▶ _PROBLEM DESCRIPTION_
Looking at the listing below, retype exactly the lines starting at the one containing "C15: 330uF (plus" and ending at the one containing "U2 pin out: RECT -> VX", both included, and nothing else.

▶ _RECORDED DATA_
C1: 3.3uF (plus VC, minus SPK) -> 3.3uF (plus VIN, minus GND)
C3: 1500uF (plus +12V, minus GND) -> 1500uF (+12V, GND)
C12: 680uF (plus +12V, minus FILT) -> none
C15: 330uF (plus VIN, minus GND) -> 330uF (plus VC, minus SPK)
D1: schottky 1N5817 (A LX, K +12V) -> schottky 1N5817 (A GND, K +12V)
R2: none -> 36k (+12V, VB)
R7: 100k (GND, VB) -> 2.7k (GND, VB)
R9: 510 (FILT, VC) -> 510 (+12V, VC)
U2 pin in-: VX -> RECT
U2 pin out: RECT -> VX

...

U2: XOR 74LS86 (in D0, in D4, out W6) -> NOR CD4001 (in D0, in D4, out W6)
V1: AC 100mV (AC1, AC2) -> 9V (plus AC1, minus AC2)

--

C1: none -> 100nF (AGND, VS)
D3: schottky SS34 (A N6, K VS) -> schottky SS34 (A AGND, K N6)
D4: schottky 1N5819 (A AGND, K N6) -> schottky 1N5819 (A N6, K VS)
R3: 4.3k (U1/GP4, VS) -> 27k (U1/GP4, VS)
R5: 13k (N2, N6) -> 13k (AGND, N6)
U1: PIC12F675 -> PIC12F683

▶ _SOLUTION FOR THIS TASK_
C15: 330uF (plus VIN, minus GND) -> 330uF (plus VC, minus SPK)
D1: schottky 1N5817 (A LX, K +12V) -> schottky 1N5817 (A GND, K +12V)
R2: none -> 36k (+12V, VB)
R7: 100k (GND, VB) -> 2.7k (GND, VB)
R9: 510 (FILT, VC) -> 510 (+12V, VC)
U2 pin in-: VX -> RECT
U2 pin out: RECT -> VX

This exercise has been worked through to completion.